## Work task
What is needed is a word-for-word copy of every record below, minus the pictures.

## Version comparison data
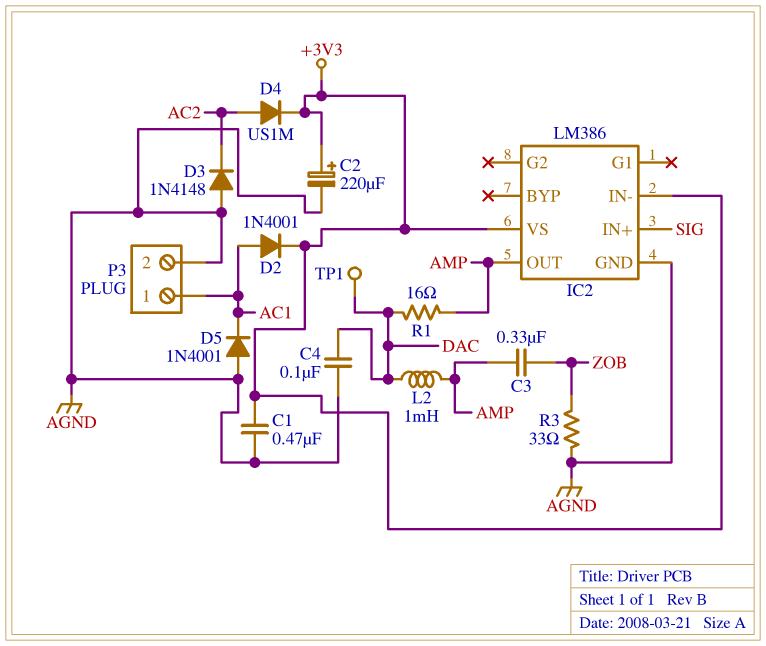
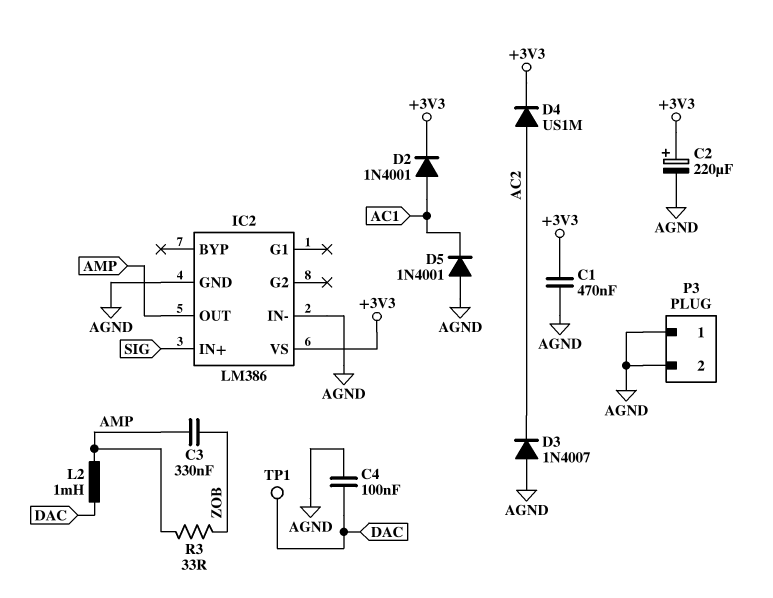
D3: diode 1N4148 (A AGND, K AC2) -> diode 1N4007 (A AGND, K AC2)
IC2 pin IN-: +3V3 -> AGND
P3 pin 1: AC1 -> AGND
R1: 16 (AMP, DAC) -> none
R3: 33 (AGND, ZOB) -> 33 (AMP, ZOB)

## The answer
D3: diode 1N4148 (A AGND, K AC2) -> diode 1N4007 (A AGND, K AC2)
IC2 pin IN-: +3V3 -> AGND
P3 pin 1: AC1 -> AGND
R1: 16 (AMP, DAC) -> none
R3: 33 (AGND, ZOB) -> 33 (AMP, ZOB)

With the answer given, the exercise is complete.